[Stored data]
# # # # #
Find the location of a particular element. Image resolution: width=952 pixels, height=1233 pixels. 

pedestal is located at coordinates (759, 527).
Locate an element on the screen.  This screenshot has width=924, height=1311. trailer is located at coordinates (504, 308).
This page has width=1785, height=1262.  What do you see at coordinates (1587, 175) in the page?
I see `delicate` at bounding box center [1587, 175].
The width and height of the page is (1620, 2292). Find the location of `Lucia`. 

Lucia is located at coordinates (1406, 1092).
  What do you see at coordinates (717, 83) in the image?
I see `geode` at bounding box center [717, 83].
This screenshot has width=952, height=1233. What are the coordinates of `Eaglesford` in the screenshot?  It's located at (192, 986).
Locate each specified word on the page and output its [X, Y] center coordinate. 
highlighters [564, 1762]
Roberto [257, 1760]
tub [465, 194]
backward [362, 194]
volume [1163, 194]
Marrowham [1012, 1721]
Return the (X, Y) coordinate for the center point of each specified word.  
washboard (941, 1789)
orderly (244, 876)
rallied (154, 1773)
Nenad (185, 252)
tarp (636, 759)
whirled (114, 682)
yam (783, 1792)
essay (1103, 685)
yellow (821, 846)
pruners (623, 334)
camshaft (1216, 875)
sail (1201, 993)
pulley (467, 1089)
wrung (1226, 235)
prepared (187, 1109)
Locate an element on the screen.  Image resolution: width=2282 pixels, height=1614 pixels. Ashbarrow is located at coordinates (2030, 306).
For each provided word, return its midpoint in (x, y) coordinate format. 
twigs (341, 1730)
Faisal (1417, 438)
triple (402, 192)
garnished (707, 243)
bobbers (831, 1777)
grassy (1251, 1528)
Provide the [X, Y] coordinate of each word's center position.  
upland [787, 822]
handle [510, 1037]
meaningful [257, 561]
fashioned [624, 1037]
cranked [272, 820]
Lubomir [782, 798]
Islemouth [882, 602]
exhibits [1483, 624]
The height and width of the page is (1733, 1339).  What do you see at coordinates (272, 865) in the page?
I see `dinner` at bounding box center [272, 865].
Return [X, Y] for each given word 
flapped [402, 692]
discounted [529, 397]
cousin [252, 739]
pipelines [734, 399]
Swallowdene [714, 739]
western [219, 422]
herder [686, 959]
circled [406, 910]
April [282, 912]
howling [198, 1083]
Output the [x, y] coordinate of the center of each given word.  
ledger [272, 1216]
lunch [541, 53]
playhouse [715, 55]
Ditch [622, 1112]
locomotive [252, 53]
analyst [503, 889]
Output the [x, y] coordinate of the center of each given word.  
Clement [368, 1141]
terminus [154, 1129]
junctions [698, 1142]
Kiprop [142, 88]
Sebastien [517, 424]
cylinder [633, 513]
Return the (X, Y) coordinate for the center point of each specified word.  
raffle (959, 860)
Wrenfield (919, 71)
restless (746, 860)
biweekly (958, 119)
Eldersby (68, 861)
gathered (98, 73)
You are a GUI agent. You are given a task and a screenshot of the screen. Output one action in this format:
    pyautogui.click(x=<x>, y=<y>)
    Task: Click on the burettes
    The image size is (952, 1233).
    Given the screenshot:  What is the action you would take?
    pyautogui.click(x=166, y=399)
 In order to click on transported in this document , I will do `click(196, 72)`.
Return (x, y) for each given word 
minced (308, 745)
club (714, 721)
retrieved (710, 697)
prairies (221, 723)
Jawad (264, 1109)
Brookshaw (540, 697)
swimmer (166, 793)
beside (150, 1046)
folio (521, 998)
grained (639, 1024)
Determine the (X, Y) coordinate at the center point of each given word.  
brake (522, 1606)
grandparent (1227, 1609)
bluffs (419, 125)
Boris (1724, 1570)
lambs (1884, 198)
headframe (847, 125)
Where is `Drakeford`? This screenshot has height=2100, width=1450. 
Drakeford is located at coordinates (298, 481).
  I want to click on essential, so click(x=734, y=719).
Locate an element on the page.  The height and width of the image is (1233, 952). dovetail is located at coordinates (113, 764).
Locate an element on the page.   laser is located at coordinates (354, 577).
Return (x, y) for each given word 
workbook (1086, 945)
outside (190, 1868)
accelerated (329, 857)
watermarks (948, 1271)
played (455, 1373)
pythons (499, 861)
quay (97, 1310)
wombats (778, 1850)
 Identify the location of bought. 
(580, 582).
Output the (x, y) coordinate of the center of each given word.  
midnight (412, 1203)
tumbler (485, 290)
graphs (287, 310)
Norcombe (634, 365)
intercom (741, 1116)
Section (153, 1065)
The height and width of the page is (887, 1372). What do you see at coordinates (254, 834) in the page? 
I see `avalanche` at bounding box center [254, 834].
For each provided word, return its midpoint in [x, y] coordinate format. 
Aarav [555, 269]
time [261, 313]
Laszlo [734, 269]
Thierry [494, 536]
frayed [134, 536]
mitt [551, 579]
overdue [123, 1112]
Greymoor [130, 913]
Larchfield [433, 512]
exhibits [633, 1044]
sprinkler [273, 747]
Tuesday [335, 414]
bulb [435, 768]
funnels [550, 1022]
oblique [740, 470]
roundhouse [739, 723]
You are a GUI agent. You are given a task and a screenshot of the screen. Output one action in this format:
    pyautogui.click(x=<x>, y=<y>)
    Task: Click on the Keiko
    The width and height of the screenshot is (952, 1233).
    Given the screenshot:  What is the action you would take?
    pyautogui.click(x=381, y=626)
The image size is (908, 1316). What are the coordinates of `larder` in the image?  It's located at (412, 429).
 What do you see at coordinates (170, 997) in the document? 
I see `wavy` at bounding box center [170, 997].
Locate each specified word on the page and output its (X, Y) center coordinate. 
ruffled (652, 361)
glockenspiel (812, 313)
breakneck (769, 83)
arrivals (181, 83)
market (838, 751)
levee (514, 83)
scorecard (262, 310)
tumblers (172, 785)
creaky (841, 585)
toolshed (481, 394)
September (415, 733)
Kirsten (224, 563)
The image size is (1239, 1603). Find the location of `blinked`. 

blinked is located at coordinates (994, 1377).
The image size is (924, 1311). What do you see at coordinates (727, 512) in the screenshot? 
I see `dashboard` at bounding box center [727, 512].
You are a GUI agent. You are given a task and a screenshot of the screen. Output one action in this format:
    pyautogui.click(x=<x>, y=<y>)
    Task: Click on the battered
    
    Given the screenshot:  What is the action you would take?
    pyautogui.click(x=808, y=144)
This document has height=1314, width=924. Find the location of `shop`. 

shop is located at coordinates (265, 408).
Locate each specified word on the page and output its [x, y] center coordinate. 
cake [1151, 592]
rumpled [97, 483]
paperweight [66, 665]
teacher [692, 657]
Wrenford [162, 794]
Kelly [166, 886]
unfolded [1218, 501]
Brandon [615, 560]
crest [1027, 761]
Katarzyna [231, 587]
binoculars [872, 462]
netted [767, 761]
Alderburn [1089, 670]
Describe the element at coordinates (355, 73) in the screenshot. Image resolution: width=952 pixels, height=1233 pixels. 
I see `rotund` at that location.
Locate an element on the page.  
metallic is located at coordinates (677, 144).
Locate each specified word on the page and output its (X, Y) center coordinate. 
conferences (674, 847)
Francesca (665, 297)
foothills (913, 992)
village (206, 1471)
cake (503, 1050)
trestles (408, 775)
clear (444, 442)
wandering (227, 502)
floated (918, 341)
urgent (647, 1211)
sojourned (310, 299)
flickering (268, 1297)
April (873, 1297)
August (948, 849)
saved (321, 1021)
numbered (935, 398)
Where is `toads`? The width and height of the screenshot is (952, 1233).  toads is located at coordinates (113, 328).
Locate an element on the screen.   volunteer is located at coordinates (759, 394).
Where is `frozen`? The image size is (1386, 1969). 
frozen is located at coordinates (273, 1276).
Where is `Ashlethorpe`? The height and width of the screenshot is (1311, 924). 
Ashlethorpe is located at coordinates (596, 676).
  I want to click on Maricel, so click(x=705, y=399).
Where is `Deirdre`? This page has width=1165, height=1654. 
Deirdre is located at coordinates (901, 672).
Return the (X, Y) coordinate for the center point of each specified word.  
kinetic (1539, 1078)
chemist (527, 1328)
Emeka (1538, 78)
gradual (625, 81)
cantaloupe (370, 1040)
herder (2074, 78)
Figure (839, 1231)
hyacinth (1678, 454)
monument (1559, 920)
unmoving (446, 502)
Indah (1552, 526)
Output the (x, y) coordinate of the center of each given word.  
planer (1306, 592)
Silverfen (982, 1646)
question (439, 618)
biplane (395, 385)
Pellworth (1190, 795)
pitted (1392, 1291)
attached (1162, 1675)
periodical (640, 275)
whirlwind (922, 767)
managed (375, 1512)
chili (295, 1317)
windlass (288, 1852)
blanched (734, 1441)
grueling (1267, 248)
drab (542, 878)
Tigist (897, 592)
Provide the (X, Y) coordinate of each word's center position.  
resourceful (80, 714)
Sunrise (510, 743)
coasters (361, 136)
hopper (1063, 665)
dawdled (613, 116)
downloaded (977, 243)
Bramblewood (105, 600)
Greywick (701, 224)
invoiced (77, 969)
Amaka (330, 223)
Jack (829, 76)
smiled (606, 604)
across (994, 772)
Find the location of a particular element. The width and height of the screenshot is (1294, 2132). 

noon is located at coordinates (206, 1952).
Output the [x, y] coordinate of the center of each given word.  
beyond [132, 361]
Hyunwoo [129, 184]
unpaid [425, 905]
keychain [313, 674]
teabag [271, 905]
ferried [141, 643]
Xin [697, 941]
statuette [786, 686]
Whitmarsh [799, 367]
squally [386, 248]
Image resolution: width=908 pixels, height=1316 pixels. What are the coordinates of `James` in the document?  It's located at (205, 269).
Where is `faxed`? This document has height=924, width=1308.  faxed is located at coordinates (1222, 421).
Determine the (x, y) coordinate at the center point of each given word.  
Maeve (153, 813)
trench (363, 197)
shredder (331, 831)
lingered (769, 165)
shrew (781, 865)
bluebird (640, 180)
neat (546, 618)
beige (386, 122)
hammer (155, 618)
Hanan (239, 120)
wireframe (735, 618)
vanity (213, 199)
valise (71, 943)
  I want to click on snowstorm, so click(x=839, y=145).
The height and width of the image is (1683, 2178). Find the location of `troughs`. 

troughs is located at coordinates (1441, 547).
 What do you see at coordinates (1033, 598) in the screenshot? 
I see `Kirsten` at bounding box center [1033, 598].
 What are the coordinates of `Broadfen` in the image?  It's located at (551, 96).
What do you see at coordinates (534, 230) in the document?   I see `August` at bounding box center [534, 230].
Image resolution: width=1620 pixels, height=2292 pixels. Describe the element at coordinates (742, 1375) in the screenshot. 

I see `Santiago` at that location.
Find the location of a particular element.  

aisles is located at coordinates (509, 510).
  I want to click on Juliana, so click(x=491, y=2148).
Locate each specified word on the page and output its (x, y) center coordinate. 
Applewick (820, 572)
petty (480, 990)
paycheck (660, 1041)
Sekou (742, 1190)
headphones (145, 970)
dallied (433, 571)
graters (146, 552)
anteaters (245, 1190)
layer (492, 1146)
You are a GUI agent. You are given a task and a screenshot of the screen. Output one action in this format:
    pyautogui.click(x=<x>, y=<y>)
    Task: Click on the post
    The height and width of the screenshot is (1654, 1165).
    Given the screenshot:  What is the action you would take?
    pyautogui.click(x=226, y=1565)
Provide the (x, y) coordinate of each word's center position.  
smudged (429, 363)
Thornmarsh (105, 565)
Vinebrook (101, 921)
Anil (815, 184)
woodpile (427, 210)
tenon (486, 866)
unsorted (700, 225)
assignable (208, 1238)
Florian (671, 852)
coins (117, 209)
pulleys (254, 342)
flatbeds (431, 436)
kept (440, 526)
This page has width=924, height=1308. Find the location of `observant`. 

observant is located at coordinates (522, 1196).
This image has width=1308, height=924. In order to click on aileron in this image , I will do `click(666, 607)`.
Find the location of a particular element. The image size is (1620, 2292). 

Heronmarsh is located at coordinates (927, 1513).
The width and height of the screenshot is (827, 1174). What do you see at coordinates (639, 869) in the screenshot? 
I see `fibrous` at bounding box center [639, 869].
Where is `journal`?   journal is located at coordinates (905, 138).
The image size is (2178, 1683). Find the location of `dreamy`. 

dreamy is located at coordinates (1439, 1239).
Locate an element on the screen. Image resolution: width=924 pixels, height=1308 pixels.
# # # # #
Copy the listing above word for word, starting at the line that contains "headframe (847, 125)" and ending at the line that contains "(580, 582).", including both of those lines.

headframe (847, 125)
Where is `Drakeford`? This screenshot has height=2100, width=1450. 
Drakeford is located at coordinates (298, 481).
  I want to click on essential, so click(x=734, y=719).
Locate an element on the page.  The height and width of the image is (1233, 952). dovetail is located at coordinates (113, 764).
Locate an element on the page.   laser is located at coordinates (354, 577).
Return (x, y) for each given word 
workbook (1086, 945)
outside (190, 1868)
accelerated (329, 857)
watermarks (948, 1271)
played (455, 1373)
pythons (499, 861)
quay (97, 1310)
wombats (778, 1850)
 Identify the location of bought. 
(580, 582).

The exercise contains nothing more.